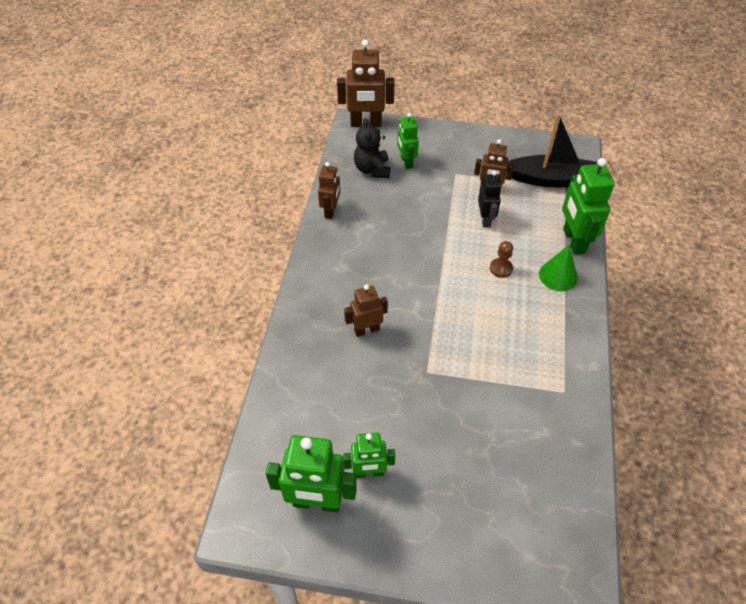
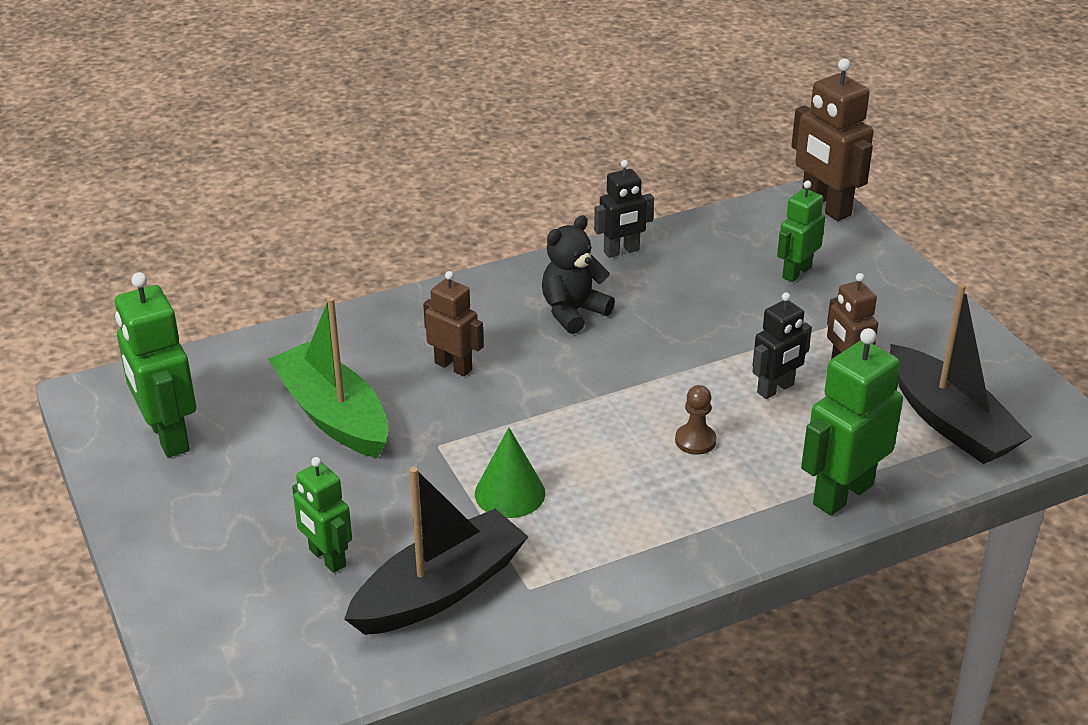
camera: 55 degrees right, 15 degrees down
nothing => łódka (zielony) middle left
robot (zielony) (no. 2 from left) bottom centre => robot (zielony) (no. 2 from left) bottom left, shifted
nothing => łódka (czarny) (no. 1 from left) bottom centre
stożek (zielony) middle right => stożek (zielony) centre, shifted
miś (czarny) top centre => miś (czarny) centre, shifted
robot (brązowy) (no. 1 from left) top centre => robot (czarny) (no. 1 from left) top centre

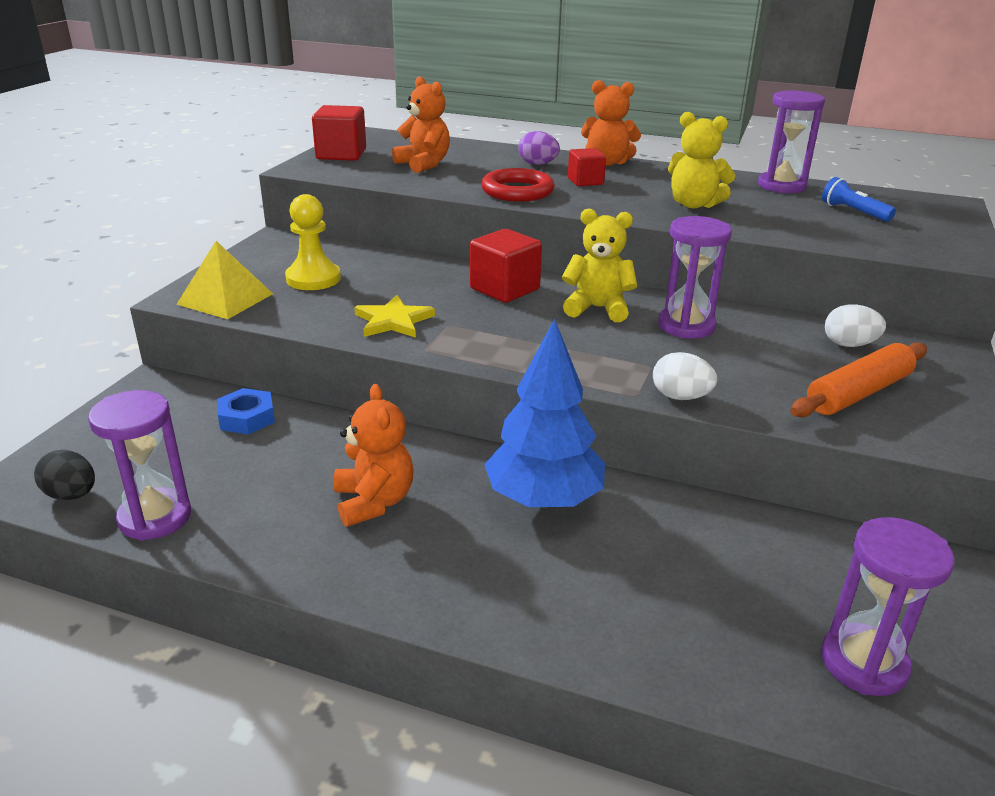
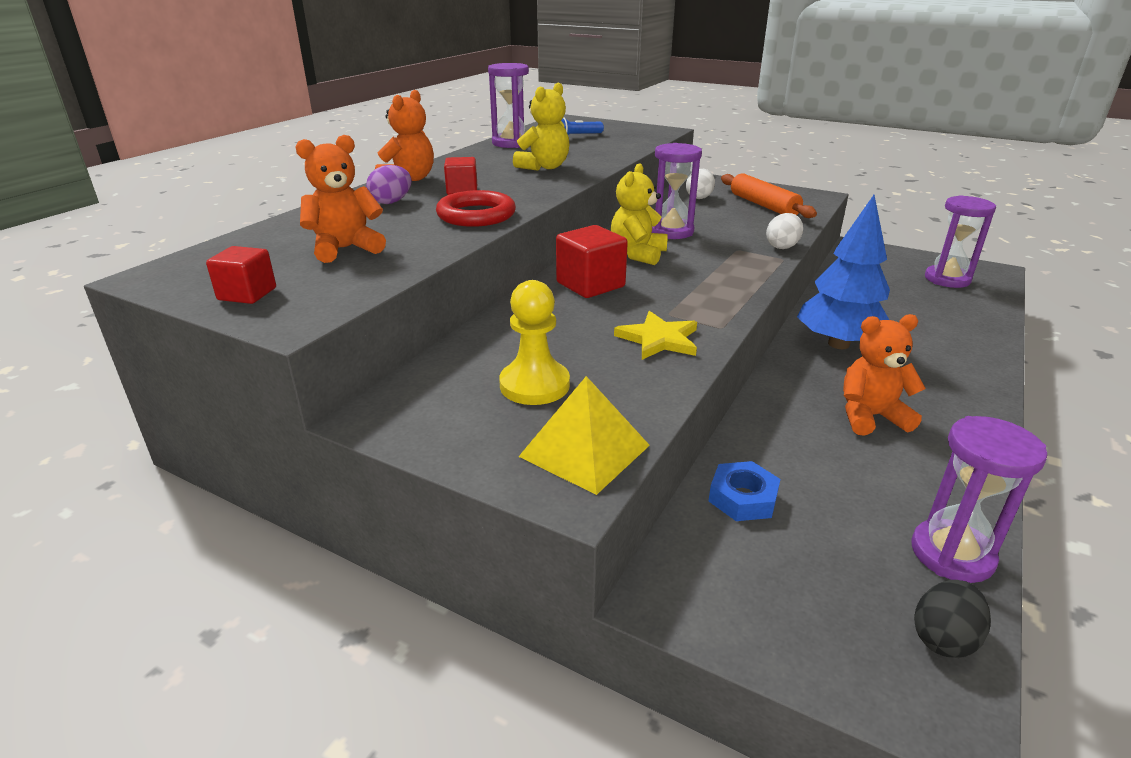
camera: 80 degrees left, 0 degrees up
sześcian (czerwony) (no. 1 from left) top centre => sześcian (czerwony) (no. 1 from left) middle left, x0.63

[Task details] Set down exactly the lines of the data above, beginning with the line that has "nothing => łódka (zielony) middle left" and ending with the line that has "miś (czarny) top", and no others.

[Result]
nothing => łódka (zielony) middle left
robot (zielony) (no. 2 from left) bottom centre => robot (zielony) (no. 2 from left) bottom left, shifted
nothing => łódka (czarny) (no. 1 from left) bottom centre
stożek (zielony) middle right => stożek (zielony) centre, shifted
miś (czarny) top centre => miś (czarny) centre, shifted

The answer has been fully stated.